* _TASK PROMPT_
Where the material below has a line containing "to <372, 302>", start repeating exactly, and keep going through the line containing "heart <222, 421>", with no other lines.

* _DATA PROVIDED_
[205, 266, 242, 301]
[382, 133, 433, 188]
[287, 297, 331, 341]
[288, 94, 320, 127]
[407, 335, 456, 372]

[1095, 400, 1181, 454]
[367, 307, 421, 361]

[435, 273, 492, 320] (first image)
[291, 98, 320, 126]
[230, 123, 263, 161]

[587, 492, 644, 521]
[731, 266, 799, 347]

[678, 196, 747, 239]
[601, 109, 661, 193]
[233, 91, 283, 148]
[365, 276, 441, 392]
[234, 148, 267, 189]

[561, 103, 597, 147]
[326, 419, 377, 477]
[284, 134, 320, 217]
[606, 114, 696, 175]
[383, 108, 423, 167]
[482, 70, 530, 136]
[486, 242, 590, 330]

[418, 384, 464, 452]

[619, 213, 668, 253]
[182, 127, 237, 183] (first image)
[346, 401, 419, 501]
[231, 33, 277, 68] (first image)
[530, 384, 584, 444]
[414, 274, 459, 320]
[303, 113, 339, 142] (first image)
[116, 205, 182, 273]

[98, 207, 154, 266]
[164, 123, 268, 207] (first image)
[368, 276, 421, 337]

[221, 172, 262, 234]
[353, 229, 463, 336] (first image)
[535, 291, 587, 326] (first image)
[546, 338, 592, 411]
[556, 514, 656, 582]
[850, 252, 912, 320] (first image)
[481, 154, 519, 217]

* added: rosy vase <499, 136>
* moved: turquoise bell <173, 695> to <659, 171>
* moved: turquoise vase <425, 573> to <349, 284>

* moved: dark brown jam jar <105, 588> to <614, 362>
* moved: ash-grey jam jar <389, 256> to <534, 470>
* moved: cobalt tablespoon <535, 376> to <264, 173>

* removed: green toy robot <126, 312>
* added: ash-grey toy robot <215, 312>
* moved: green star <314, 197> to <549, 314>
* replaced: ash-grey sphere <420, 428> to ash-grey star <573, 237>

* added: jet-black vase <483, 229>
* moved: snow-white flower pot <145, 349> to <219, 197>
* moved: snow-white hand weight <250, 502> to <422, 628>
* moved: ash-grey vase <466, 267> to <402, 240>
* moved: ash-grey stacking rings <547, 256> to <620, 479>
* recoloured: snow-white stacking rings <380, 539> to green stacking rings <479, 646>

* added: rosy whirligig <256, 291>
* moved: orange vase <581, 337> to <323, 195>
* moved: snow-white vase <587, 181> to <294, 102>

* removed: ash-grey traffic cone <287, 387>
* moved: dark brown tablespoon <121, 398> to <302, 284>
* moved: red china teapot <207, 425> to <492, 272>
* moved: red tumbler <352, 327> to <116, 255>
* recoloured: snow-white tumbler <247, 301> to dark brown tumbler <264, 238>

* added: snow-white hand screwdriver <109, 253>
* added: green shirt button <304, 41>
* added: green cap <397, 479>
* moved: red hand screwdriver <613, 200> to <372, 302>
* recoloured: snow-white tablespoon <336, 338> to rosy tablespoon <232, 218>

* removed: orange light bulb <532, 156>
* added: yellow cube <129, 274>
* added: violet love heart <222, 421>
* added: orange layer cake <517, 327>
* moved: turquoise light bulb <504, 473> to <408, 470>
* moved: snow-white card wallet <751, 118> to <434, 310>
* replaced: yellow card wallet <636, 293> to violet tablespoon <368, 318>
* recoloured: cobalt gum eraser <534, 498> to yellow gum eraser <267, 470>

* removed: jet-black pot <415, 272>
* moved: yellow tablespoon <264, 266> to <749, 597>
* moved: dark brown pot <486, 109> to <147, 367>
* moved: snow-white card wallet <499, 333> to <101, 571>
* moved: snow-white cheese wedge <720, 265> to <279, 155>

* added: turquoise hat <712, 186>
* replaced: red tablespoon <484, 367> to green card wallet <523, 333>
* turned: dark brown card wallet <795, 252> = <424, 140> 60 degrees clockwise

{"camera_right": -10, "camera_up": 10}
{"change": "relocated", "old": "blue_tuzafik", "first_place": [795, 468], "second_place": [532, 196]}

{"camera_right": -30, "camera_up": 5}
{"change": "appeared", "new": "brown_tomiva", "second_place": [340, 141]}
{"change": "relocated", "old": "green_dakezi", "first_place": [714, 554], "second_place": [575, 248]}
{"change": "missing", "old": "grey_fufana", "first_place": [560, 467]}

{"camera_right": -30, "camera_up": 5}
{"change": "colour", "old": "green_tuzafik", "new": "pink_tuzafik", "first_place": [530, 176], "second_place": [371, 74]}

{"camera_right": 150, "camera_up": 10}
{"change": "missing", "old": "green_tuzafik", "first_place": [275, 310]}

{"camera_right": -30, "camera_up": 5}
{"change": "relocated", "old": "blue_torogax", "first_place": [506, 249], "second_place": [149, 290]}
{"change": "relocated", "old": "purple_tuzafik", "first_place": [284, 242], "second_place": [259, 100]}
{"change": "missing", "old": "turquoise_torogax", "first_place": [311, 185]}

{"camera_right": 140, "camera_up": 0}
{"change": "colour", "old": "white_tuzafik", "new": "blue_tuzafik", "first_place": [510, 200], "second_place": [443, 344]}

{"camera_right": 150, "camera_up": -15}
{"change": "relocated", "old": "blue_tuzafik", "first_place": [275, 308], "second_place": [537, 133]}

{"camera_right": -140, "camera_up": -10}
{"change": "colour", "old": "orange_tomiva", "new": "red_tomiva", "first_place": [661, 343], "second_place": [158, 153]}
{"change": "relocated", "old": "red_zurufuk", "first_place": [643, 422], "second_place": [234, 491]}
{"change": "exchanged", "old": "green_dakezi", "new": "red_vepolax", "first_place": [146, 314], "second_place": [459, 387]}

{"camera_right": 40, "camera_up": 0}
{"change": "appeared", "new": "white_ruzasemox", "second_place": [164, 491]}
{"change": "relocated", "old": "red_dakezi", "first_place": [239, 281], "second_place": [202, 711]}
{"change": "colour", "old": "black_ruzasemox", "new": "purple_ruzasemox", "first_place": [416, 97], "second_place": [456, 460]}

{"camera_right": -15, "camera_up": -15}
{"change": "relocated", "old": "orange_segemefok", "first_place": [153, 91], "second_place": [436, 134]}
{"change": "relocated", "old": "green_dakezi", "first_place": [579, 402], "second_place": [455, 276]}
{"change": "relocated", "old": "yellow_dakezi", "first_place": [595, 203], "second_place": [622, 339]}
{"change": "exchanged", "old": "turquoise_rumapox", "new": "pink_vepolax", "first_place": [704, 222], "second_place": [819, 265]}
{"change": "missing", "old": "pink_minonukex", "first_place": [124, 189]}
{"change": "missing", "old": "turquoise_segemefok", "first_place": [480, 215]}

* _RESULT OF THE EXERCISE_
* moved: red hand screwdriver <613, 200> to <372, 302>
* recoloured: snow-white tablespoon <336, 338> to rosy tablespoon <232, 218>

* removed: orange light bulb <532, 156>
* added: yellow cube <129, 274>
* added: violet love heart <222, 421>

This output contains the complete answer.